- _What to do_: Please work out how many lines in the entries below include the string "turquoise", and reply with the number alone.

+ + + + + + +

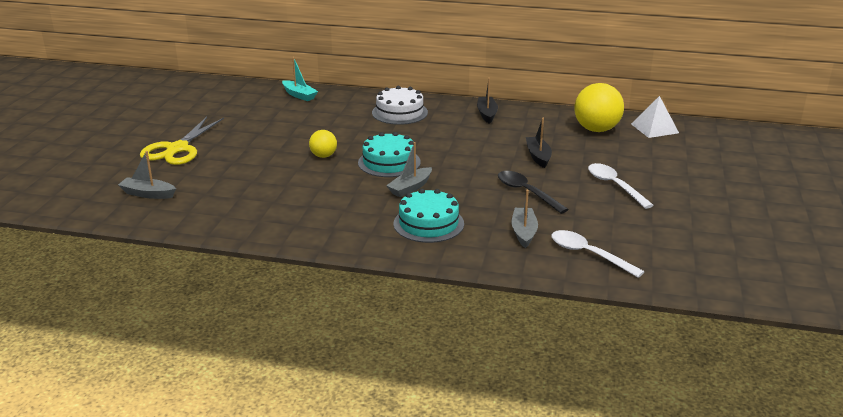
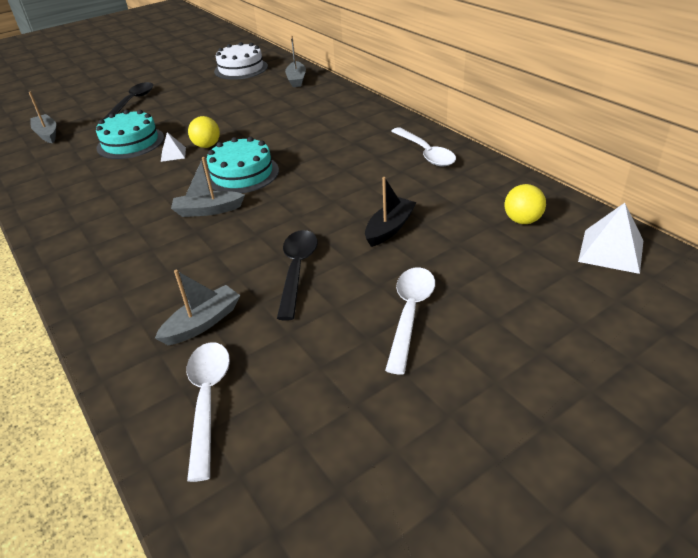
camera: 45 degrees right, 10 degrees up
(178, 149) = (133, 102): yellow scissors -> black spoon
(299, 95) = (296, 80): turquoise boat -> grey boat
(307, 169) = (173, 154): none -> white pyramid
(399, 112) = (345, 123): white cake -> white cake (241, 69)
(428, 223) = (148, 260): turquoise cake -> turquoise cake (130, 142)
(487, 114) = (425, 153): black boat -> white spoon
(596, 129) = (522, 220): yellow ball -> yellow ball, size x0.54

+ + + + + + +

- _Output for this task_: 2